START SUPPLIED MATERIAL

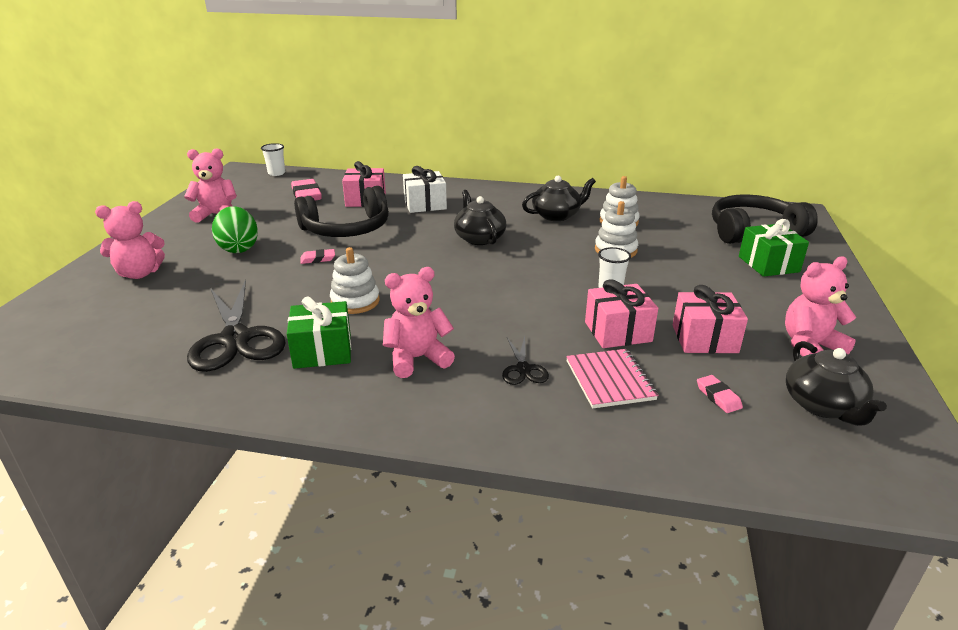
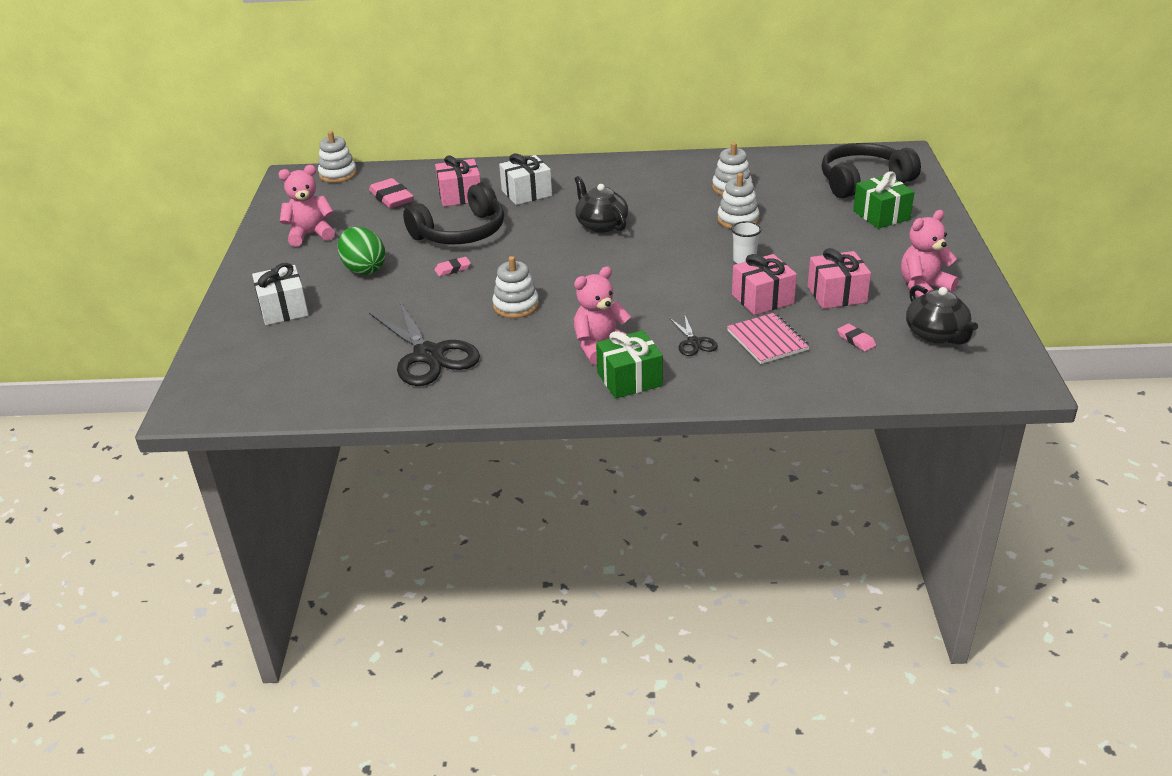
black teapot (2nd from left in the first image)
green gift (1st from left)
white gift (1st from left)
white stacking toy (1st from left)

END SUPPLIED MATERIAL

◆ WHAT TO WORK ON: Lines from the one holding "green gift (1st from left)" to the end of the listing above are the only ones to transcribe. Keep each exactly as written.

◆ OUTPUT OF THE TASK:
green gift (1st from left)
white gift (1st from left)
white stacking toy (1st from left)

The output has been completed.